> [Action item]:
Can you put the lines below into a Markdown table with the columns No. and Line, numbering each row and leaving out the blank lines?
---------------
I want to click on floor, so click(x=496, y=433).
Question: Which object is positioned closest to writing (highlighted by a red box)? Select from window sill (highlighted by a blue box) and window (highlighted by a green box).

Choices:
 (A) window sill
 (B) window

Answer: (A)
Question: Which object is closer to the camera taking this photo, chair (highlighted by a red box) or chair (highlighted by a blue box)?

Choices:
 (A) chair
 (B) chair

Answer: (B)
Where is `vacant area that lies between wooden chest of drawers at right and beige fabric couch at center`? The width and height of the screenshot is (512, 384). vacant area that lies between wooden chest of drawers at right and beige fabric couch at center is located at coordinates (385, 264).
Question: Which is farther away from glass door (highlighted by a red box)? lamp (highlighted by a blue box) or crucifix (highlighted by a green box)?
---------------
> [Output below]:
| No. | Line |
|---|---|
| 1 | I want to click on floor, so click(x=496, y=433). |
| 2 | Question: Which object is positioned closest to writing (highlighted by a red box)? Select from window sill (highlighted by a blue box) and window (highlighted by a green box). |
| 3 | Choices: |
| 4 |  (A) window sill |
| 5 |  (B) window |
| 6 | Answer: (A) |
| 7 | Question: Which object is closer to the camera taking this photo, chair (highlighted by a red box) or chair (highlighted by a blue box)? |
| 8 | Choices: |
| 9 |  (A) chair |
| 10 |  (B) chair |
| 11 | Answer: (B) |
| 12 | Where is `vacant area that lies between wooden chest of drawers at right and beige fabric couch at center`? The width and height of the screenshot is (512, 384). vacant area that lies between wooden chest of drawers at right and beige fabric couch at center is located at coordinates (385, 264). |
| 13 | Question: Which is farther away from glass door (highlighted by a red box)? lamp (highlighted by a blue box) or crucifix (highlighted by a green box)? |